* _RECORDS SUPPLIED_
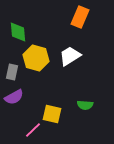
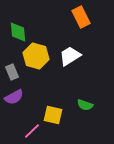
orange rectangle: moved 1 px right; rotated 50 degrees counterclockwise
yellow hexagon: moved 2 px up
gray rectangle: rotated 35 degrees counterclockwise
green semicircle: rotated 14 degrees clockwise
yellow square: moved 1 px right, 1 px down
pink line: moved 1 px left, 1 px down
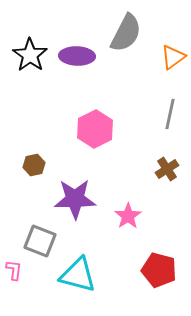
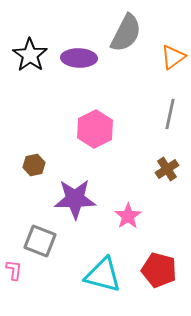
purple ellipse: moved 2 px right, 2 px down
cyan triangle: moved 25 px right
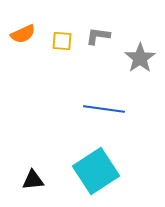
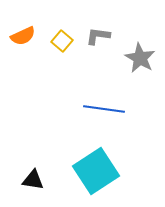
orange semicircle: moved 2 px down
yellow square: rotated 35 degrees clockwise
gray star: rotated 8 degrees counterclockwise
black triangle: rotated 15 degrees clockwise
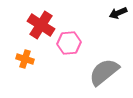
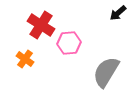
black arrow: rotated 18 degrees counterclockwise
orange cross: rotated 18 degrees clockwise
gray semicircle: moved 2 px right; rotated 20 degrees counterclockwise
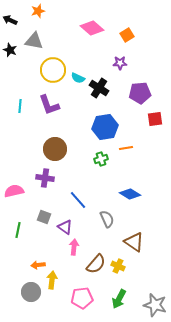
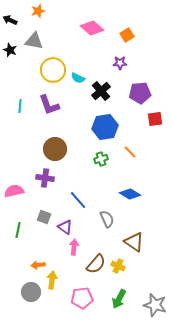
black cross: moved 2 px right, 3 px down; rotated 18 degrees clockwise
orange line: moved 4 px right, 4 px down; rotated 56 degrees clockwise
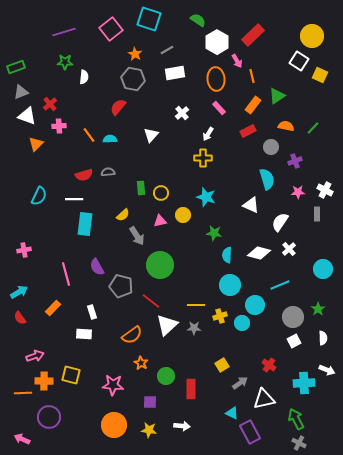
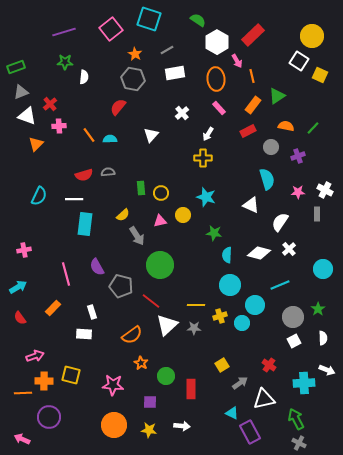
purple cross at (295, 161): moved 3 px right, 5 px up
cyan arrow at (19, 292): moved 1 px left, 5 px up
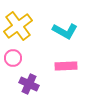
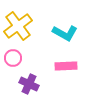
cyan L-shape: moved 2 px down
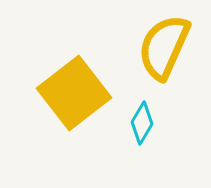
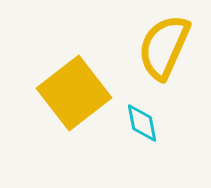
cyan diamond: rotated 42 degrees counterclockwise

* _SET PROBLEM_
Could you copy the lines above word for word, from the line containing "cyan L-shape: moved 2 px down" through the final line, leaving out the pictures?

* _EXPECTED ANSWER_
cyan L-shape: moved 2 px down
cyan diamond: rotated 42 degrees counterclockwise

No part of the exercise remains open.